_Work to complete_
Exact wording is required: transcribe all the entries and leave the images out.

[Saved entries]

● ● ● ● ●

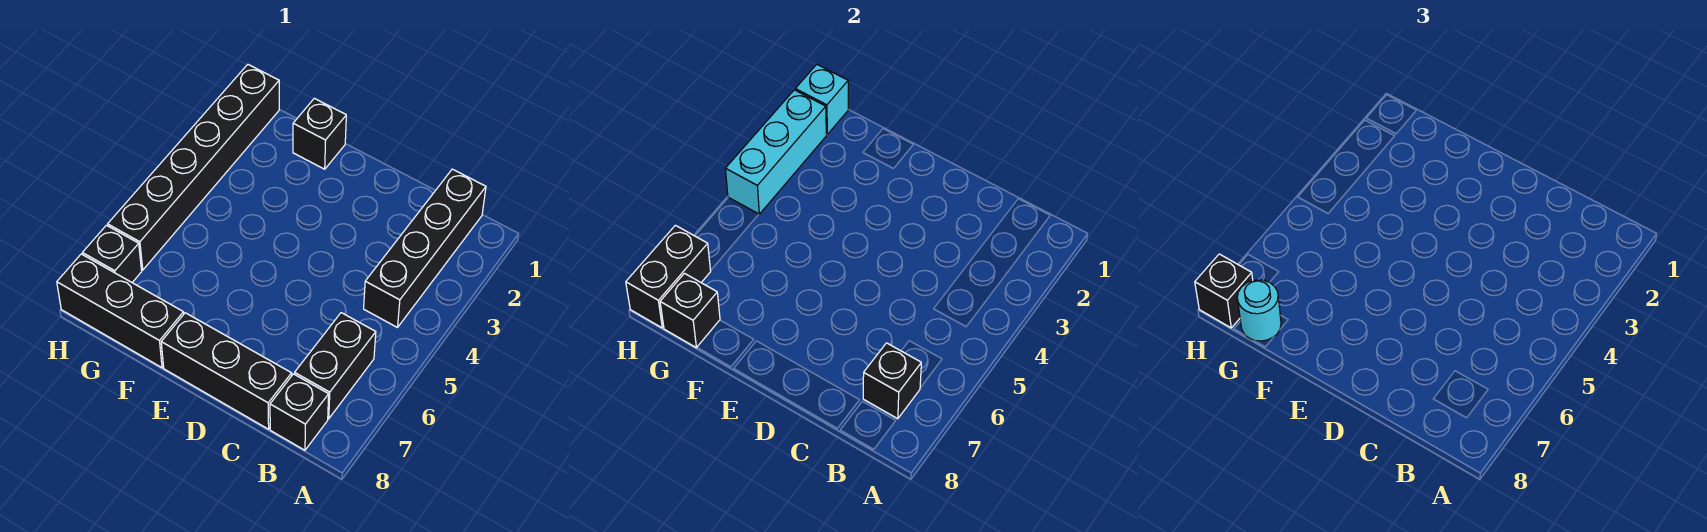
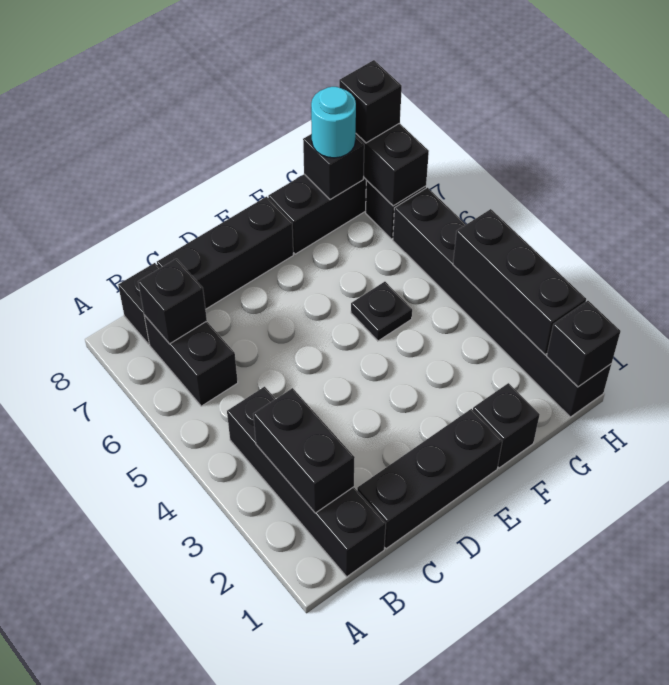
none -> black brick B2:B3 level 2
none -> black brick C1:E1 level 1
none -> black plate F5 level 1
cyan brick H1 level 2 -> black brick H1 level 2
cyan brick H2:H4 level 2 -> black brick H2:H4 level 2

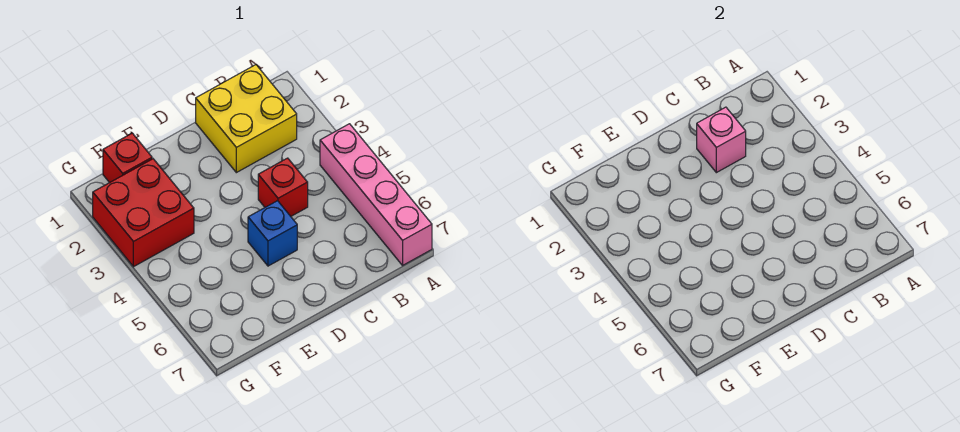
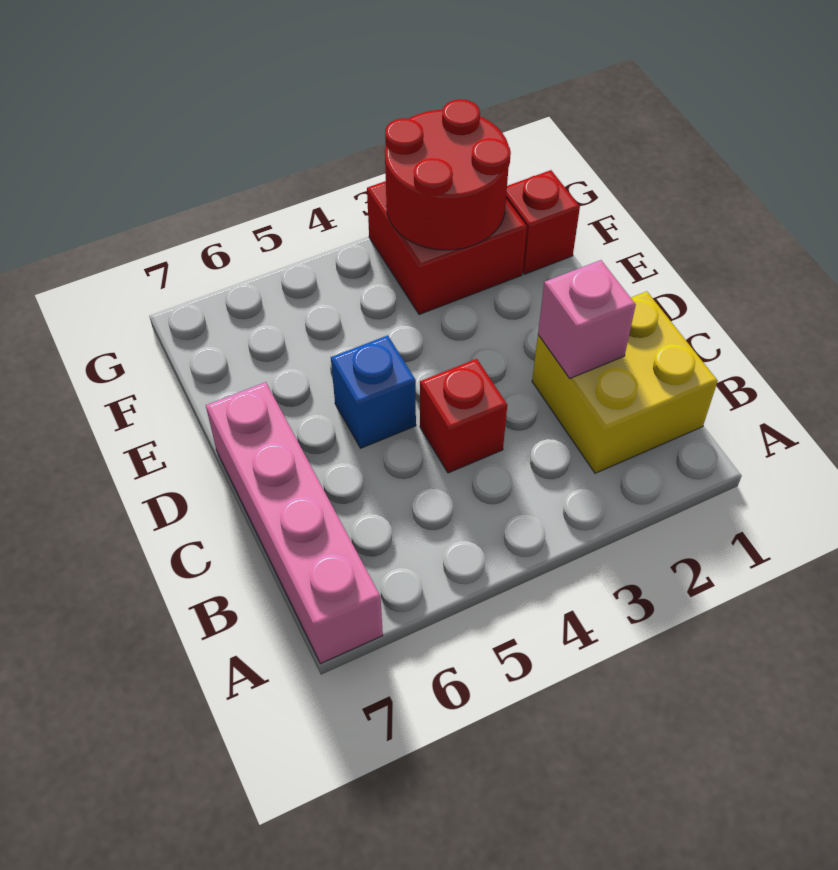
pink brick A4:A7 level 1 -> pink brick A7:D7 level 1
none -> red round brick F2:G3 level 2

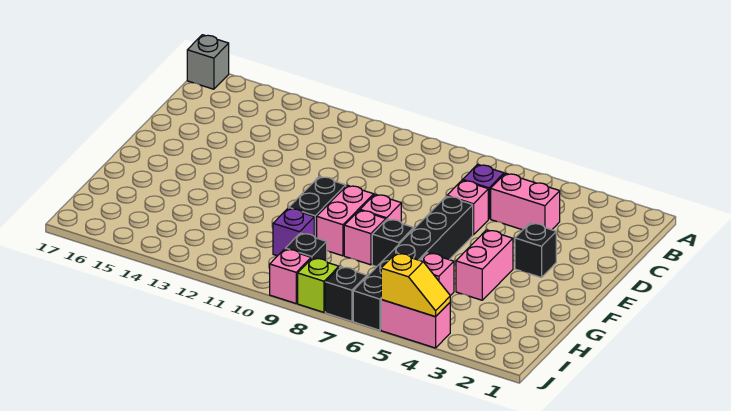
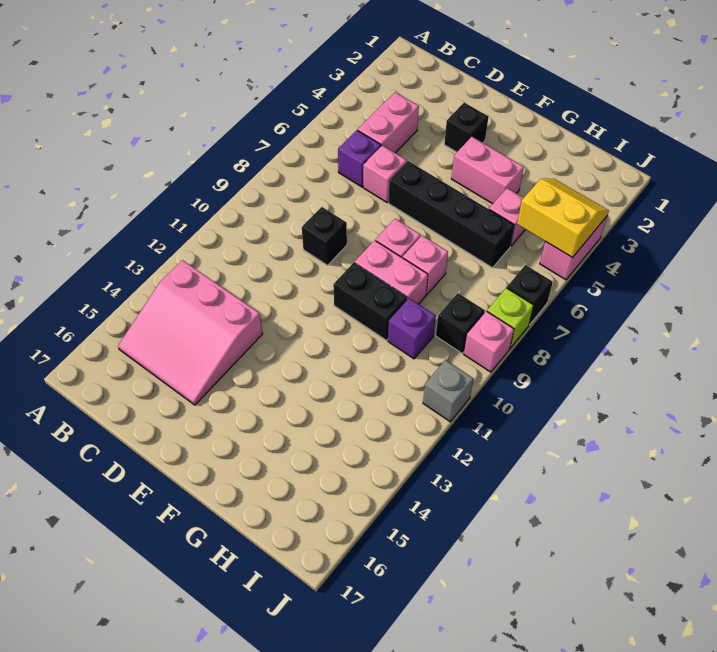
grey brick A17 level 1 -> grey brick J11 level 1
none -> pink slope B13:D15 level 1 top 13
black brick E6:J6 level 1 -> black brick E6:H6 level 1
black brick G7 level 1 -> black brick D9 level 1
yellow slope J4:J5 level 2 top 5 -> yellow slope I4:J5 level 2 top 5

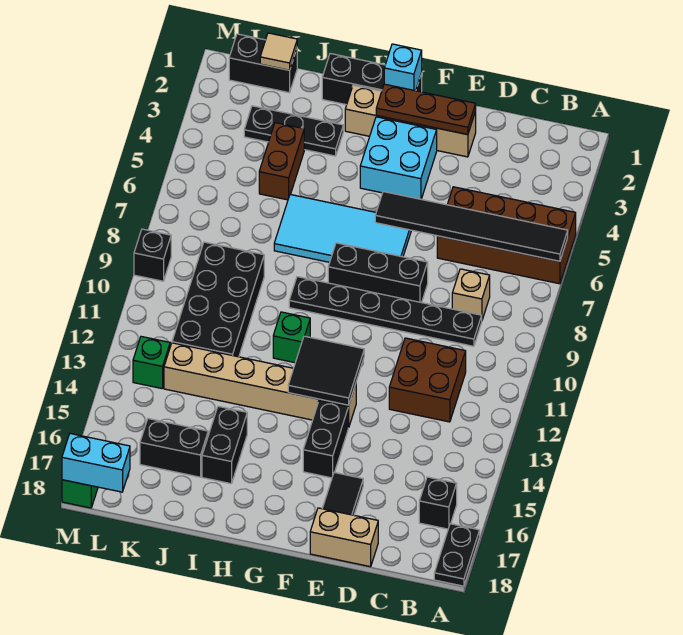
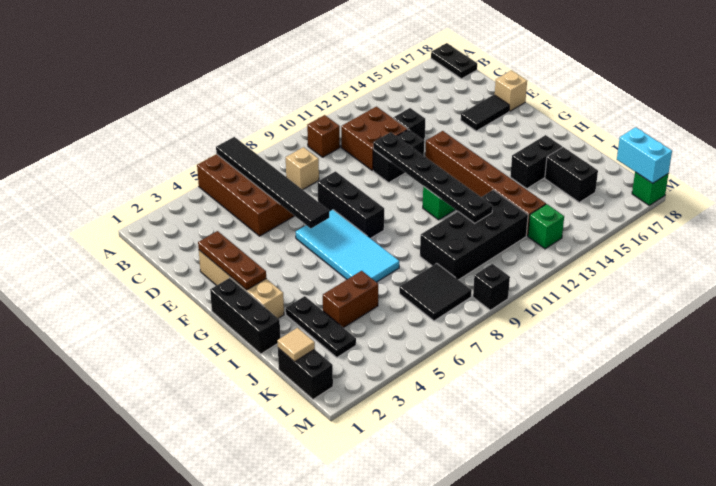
black plate A17:A18 level 1 -> black plate A18:B18 level 1
none -> brown brick B10 level 1
black brick B16 level 1 -> black brick D13 level 1
black plate C9:H9 level 1 -> black plate E11:J11 level 2
tan brick D18:E18 level 1 -> tan brick E18 level 1
cyan brick F3:G4 level 1 -> none
black tile F12:G13 level 2 -> black tile K7:L8 level 1
tan brick F13:K13 level 1 -> brown brick F13:K13 level 1
black brick F14:F15 level 1 -> black brick E11:E12 level 1
cyan brick G1 level 2 -> none

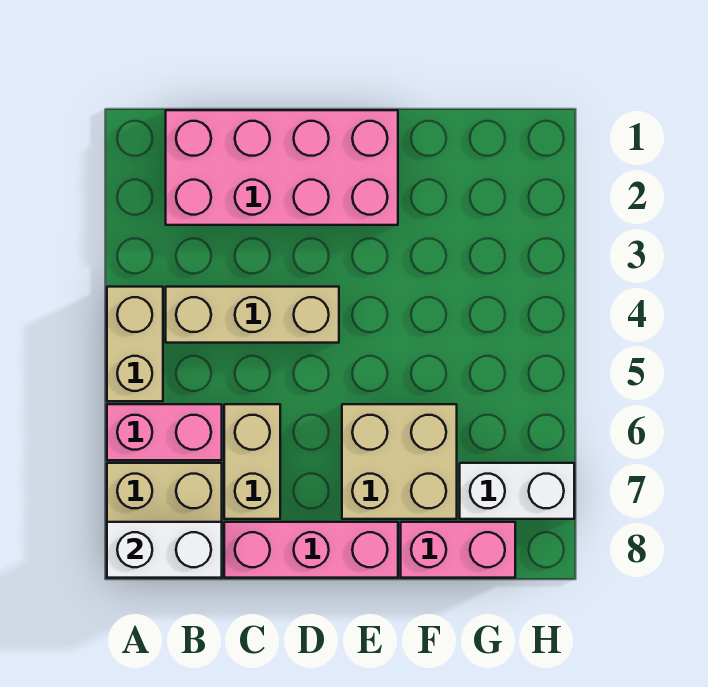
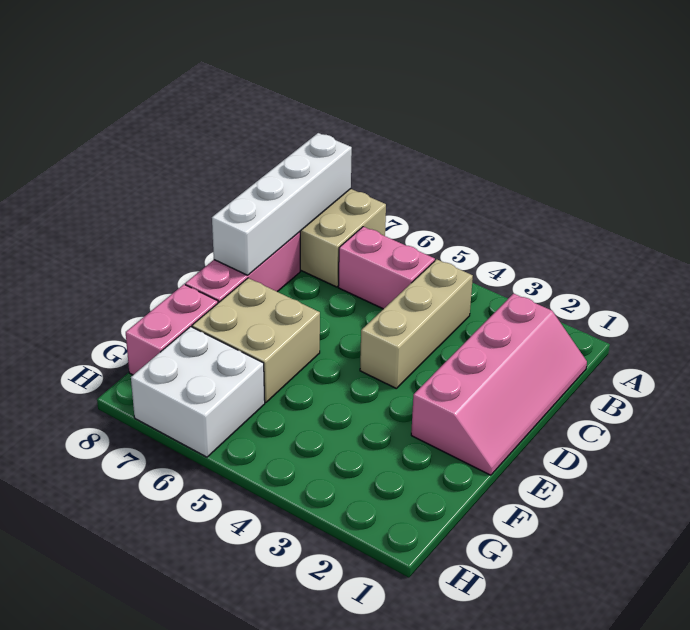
tan brick A4:A5 level 1 -> none
pink brick A6:B6 level 1 -> pink brick B5:B6 level 1
white brick A8:B8 level 2 -> white brick A8:D8 level 2
pink brick B1:E2 level 1 -> pink slope B1:E2 level 1 top 2
tan brick C6:C7 level 1 -> none
white brick G7:H7 level 1 -> white brick G6:H7 level 1

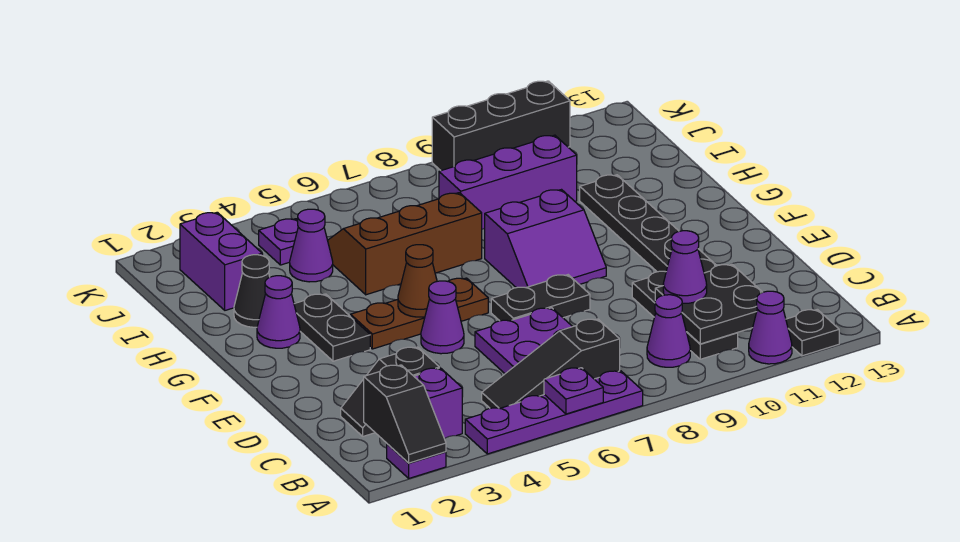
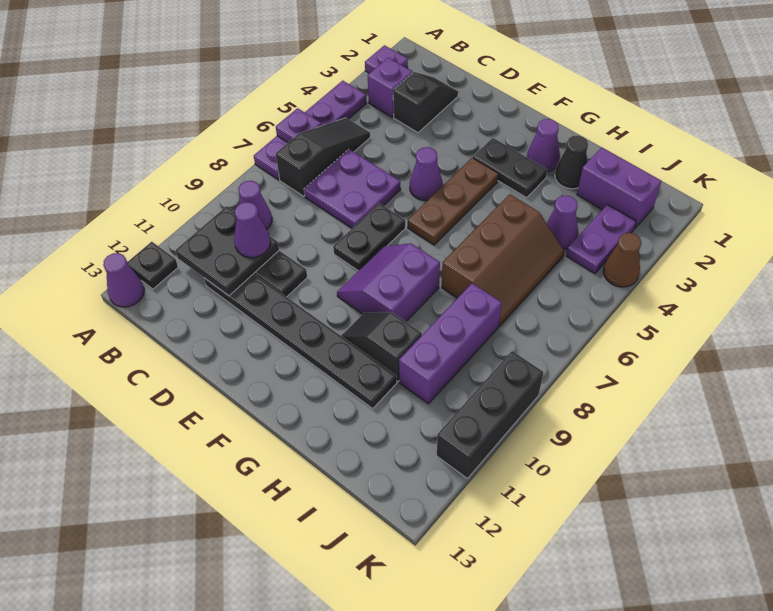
black slope A2:B2 level 2 top B -> black slope G10:H10 level 1 top H
purple cone A11 level 1 -> purple cone A13 level 1
brown cone F5 level 2 -> brown cone K4 level 1
purple plate J4 level 1 -> purple plate J3:J4 level 1

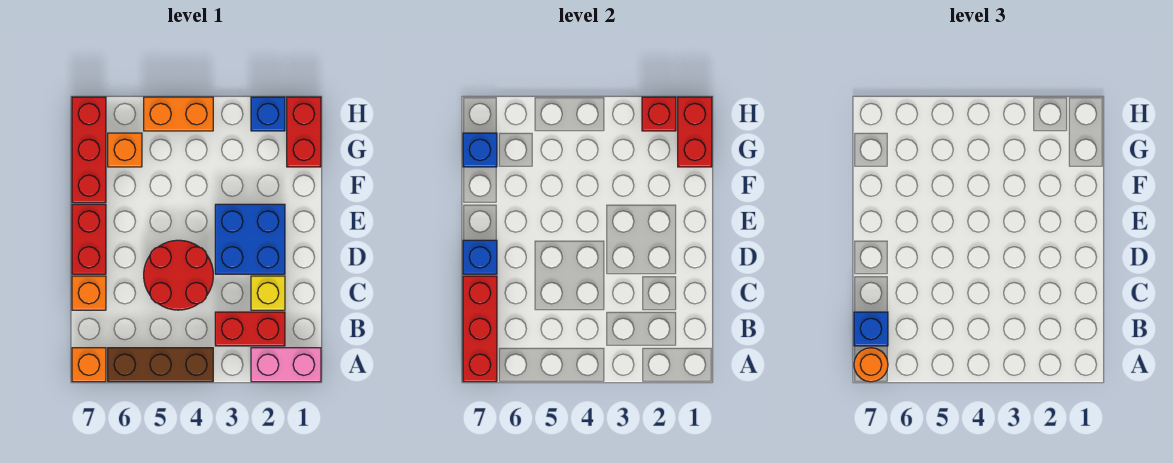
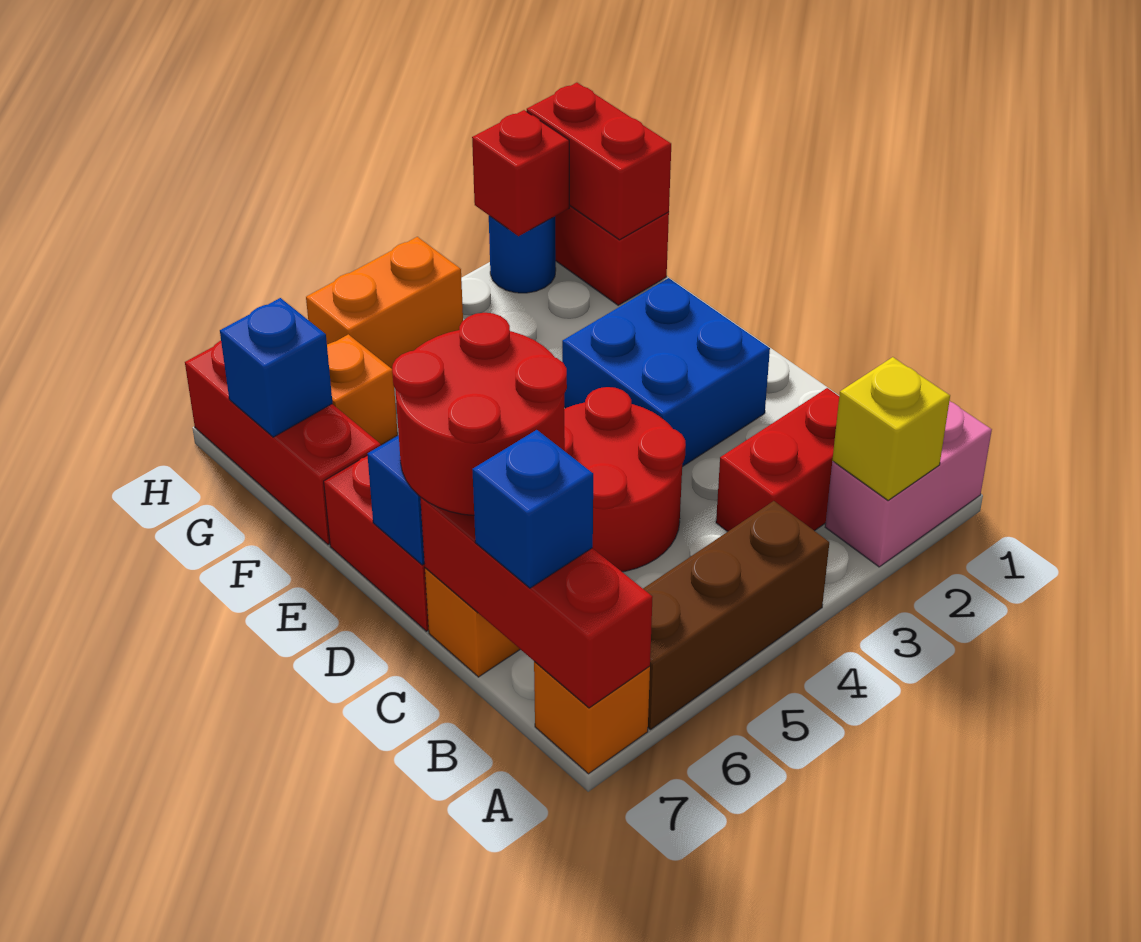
orange round brick A7 level 3 -> none
yellow brick C2 level 1 -> yellow brick A2 level 2
none -> red round brick C6:D7 level 3
blue brick H2 level 1 -> blue round brick H2 level 1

● ● ● ● ●

_Reply to the task_
none -> black brick B2:B3 level 2
none -> black brick C1:E1 level 1
none -> black plate F5 level 1
cyan brick H1 level 2 -> black brick H1 level 2
cyan brick H2:H4 level 2 -> black brick H2:H4 level 2

pink brick A4:A7 level 1 -> pink brick A7:D7 level 1
none -> red round brick F2:G3 level 2

grey brick A17 level 1 -> grey brick J11 level 1
none -> pink slope B13:D15 level 1 top 13
black brick E6:J6 level 1 -> black brick E6:H6 level 1
black brick G7 level 1 -> black brick D9 level 1
yellow slope J4:J5 level 2 top 5 -> yellow slope I4:J5 level 2 top 5

black plate A17:A18 level 1 -> black plate A18:B18 level 1
none -> brown brick B10 level 1
black brick B16 level 1 -> black brick D13 level 1
black plate C9:H9 level 1 -> black plate E11:J11 level 2
tan brick D18:E18 level 1 -> tan brick E18 level 1
cyan brick F3:G4 level 1 -> none
black tile F12:G13 level 2 -> black tile K7:L8 level 1
tan brick F13:K13 level 1 -> brown brick F13:K13 level 1
black brick F14:F15 level 1 -> black brick E11:E12 level 1
cyan brick G1 level 2 -> none

tan brick A4:A5 level 1 -> none
pink brick A6:B6 level 1 -> pink brick B5:B6 level 1
white brick A8:B8 level 2 -> white brick A8:D8 level 2
pink brick B1:E2 level 1 -> pink slope B1:E2 level 1 top 2
tan brick C6:C7 level 1 -> none
white brick G7:H7 level 1 -> white brick G6:H7 level 1

black slope A2:B2 level 2 top B -> black slope G10:H10 level 1 top H
purple cone A11 level 1 -> purple cone A13 level 1
brown cone F5 level 2 -> brown cone K4 level 1
purple plate J4 level 1 -> purple plate J3:J4 level 1

orange round brick A7 level 3 -> none
yellow brick C2 level 1 -> yellow brick A2 level 2
none -> red round brick C6:D7 level 3
blue brick H2 level 1 -> blue round brick H2 level 1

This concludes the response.